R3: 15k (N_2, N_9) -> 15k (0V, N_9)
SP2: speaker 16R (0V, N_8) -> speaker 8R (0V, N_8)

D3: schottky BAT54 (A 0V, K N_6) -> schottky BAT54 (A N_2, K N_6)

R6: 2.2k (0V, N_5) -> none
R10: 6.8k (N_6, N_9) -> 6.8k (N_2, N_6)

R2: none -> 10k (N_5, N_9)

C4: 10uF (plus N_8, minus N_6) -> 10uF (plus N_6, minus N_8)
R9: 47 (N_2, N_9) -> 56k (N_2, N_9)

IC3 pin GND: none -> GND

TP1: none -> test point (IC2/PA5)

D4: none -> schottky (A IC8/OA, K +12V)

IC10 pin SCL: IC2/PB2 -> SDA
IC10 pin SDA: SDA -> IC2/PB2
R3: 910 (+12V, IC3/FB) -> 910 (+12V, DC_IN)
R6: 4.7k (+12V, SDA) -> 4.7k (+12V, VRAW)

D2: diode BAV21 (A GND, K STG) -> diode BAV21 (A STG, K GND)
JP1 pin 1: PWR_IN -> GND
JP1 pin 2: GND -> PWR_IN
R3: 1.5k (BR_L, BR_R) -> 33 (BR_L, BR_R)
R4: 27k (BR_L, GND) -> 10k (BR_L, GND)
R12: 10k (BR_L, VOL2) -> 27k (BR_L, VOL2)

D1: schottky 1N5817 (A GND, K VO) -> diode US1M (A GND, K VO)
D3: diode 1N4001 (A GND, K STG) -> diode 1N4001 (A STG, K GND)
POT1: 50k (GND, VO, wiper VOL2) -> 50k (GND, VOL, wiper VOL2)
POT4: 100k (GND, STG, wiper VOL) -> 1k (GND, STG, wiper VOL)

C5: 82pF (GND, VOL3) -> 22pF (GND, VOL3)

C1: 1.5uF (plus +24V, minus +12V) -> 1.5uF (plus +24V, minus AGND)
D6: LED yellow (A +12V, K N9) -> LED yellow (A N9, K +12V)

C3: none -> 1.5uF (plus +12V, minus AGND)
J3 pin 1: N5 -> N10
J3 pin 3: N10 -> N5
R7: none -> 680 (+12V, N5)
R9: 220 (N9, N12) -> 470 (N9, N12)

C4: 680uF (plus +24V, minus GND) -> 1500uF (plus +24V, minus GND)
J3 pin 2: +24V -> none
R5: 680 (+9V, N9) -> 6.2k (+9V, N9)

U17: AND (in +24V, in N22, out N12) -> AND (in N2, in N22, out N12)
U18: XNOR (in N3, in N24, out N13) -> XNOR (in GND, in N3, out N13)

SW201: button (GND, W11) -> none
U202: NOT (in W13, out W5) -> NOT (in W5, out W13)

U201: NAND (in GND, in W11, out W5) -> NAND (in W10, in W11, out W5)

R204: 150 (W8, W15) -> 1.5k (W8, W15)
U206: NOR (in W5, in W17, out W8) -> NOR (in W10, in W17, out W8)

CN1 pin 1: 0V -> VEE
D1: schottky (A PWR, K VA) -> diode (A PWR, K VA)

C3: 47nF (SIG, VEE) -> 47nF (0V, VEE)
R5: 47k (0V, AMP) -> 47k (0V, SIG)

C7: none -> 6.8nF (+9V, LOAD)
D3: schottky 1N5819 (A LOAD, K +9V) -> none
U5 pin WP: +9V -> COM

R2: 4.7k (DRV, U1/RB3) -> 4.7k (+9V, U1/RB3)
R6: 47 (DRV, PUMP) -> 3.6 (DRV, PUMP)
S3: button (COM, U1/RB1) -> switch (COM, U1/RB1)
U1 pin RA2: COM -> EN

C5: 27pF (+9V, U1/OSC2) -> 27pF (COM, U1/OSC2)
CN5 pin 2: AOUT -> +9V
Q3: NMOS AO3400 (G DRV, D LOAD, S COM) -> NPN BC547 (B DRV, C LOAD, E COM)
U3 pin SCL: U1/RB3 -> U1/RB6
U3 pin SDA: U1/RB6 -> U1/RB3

■ AIM OF THE EXERCISE
Print each line of the data exactly. Keep all of it.

■ OUTPUT OF THE EXERCISE
R3: 15k (N_2, N_9) -> 15k (0V, N_9)
SP2: speaker 16R (0V, N_8) -> speaker 8R (0V, N_8)

D3: schottky BAT54 (A 0V, K N_6) -> schottky BAT54 (A N_2, K N_6)

R6: 2.2k (0V, N_5) -> none
R10: 6.8k (N_6, N_9) -> 6.8k (N_2, N_6)

R2: none -> 10k (N_5, N_9)

C4: 10uF (plus N_8, minus N_6) -> 10uF (plus N_6, minus N_8)
R9: 47 (N_2, N_9) -> 56k (N_2, N_9)

IC3 pin GND: none -> GND

TP1: none -> test point (IC2/PA5)

D4: none -> schottky (A IC8/OA, K +12V)

IC10 pin SCL: IC2/PB2 -> SDA
IC10 pin SDA: SDA -> IC2/PB2
R3: 910 (+12V, IC3/FB) -> 910 (+12V, DC_IN)
R6: 4.7k (+12V, SDA) -> 4.7k (+12V, VRAW)

D2: diode BAV21 (A GND, K STG) -> diode BAV21 (A STG, K GND)
JP1 pin 1: PWR_IN -> GND
JP1 pin 2: GND -> PWR_IN
R3: 1.5k (BR_L, BR_R) -> 33 (BR_L, BR_R)
R4: 27k (BR_L, GND) -> 10k (BR_L, GND)
R12: 10k (BR_L, VOL2) -> 27k (BR_L, VOL2)

D1: schottky 1N5817 (A GND, K VO) -> diode US1M (A GND, K VO)
D3: diode 1N4001 (A GND, K STG) -> diode 1N4001 (A STG, K GND)
POT1: 50k (GND, VO, wiper VOL2) -> 50k (GND, VOL, wiper VOL2)
POT4: 100k (GND, STG, wiper VOL) -> 1k (GND, STG, wiper VOL)

C5: 82pF (GND, VOL3) -> 22pF (GND, VOL3)

C1: 1.5uF (plus +24V, minus +12V) -> 1.5uF (plus +24V, minus AGND)
D6: LED yellow (A +12V, K N9) -> LED yellow (A N9, K +12V)

C3: none -> 1.5uF (plus +12V, minus AGND)
J3 pin 1: N5 -> N10
J3 pin 3: N10 -> N5
R7: none -> 680 (+12V, N5)
R9: 220 (N9, N12) -> 470 (N9, N12)

C4: 680uF (plus +24V, minus GND) -> 1500uF (plus +24V, minus GND)
J3 pin 2: +24V -> none
R5: 680 (+9V, N9) -> 6.2k (+9V, N9)

U17: AND (in +24V, in N22, out N12) -> AND (in N2, in N22, out N12)
U18: XNOR (in N3, in N24, out N13) -> XNOR (in GND, in N3, out N13)

SW201: button (GND, W11) -> none
U202: NOT (in W13, out W5) -> NOT (in W5, out W13)

U201: NAND (in GND, in W11, out W5) -> NAND (in W10, in W11, out W5)

R204: 150 (W8, W15) -> 1.5k (W8, W15)
U206: NOR (in W5, in W17, out W8) -> NOR (in W10, in W17, out W8)

CN1 pin 1: 0V -> VEE
D1: schottky (A PWR, K VA) -> diode (A PWR, K VA)

C3: 47nF (SIG, VEE) -> 47nF (0V, VEE)
R5: 47k (0V, AMP) -> 47k (0V, SIG)

C7: none -> 6.8nF (+9V, LOAD)
D3: schottky 1N5819 (A LOAD, K +9V) -> none
U5 pin WP: +9V -> COM

R2: 4.7k (DRV, U1/RB3) -> 4.7k (+9V, U1/RB3)
R6: 47 (DRV, PUMP) -> 3.6 (DRV, PUMP)
S3: button (COM, U1/RB1) -> switch (COM, U1/RB1)
U1 pin RA2: COM -> EN

C5: 27pF (+9V, U1/OSC2) -> 27pF (COM, U1/OSC2)
CN5 pin 2: AOUT -> +9V
Q3: NMOS AO3400 (G DRV, D LOAD, S COM) -> NPN BC547 (B DRV, C LOAD, E COM)
U3 pin SCL: U1/RB3 -> U1/RB6
U3 pin SDA: U1/RB6 -> U1/RB3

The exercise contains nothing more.